▶ _Assignment_
The records are to be copied word for word, and the pictures dropped.

▶ _Input data_

..............................

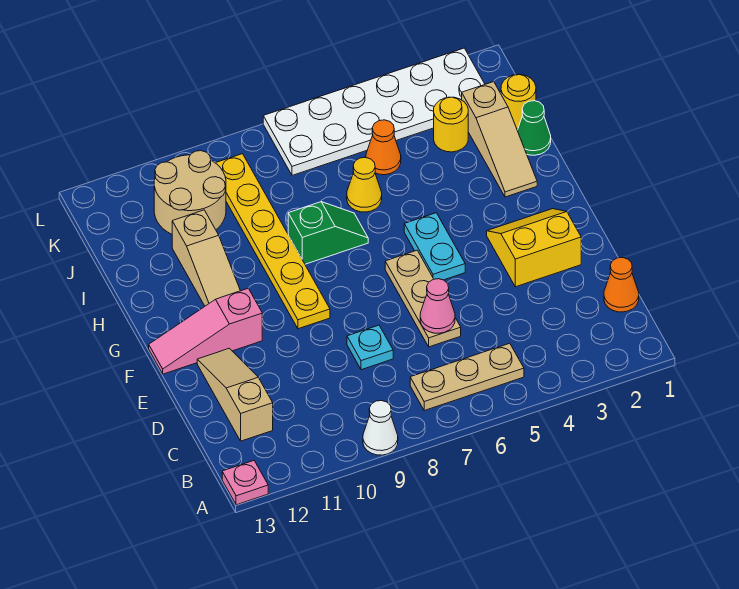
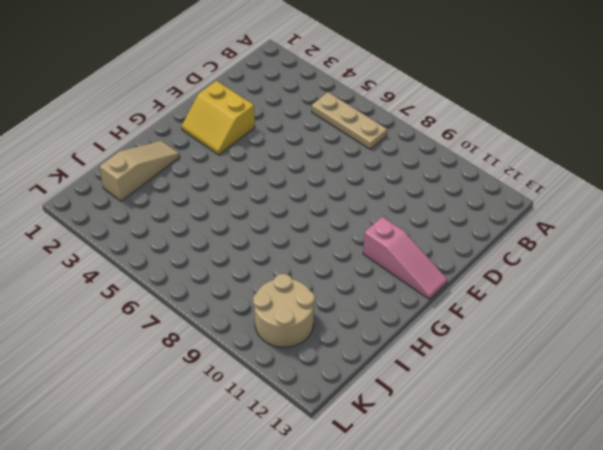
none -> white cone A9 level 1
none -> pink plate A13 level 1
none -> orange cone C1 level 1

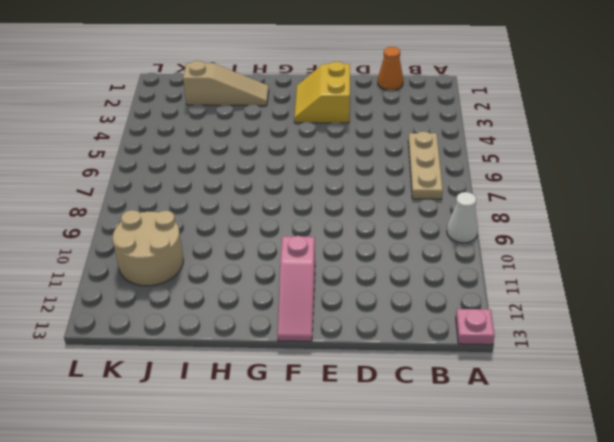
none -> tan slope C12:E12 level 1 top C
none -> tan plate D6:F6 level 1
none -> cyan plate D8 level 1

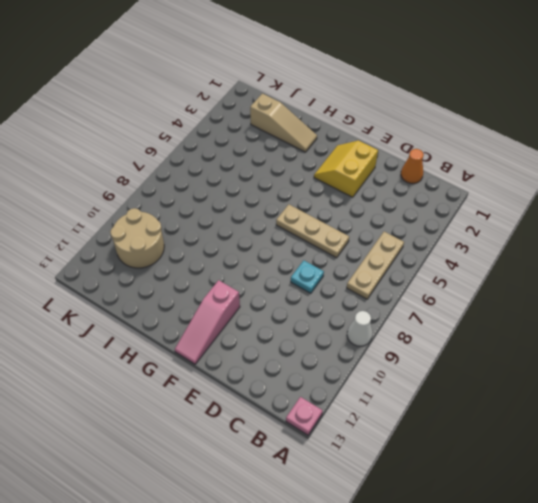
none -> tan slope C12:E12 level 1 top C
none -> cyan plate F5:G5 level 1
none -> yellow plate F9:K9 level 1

..............................

▶ _Task answer_
none -> white cone A9 level 1
none -> pink plate A13 level 1
none -> orange cone C1 level 1

none -> tan slope C12:E12 level 1 top C
none -> tan plate D6:F6 level 1
none -> cyan plate D8 level 1

none -> tan slope C12:E12 level 1 top C
none -> cyan plate F5:G5 level 1
none -> yellow plate F9:K9 level 1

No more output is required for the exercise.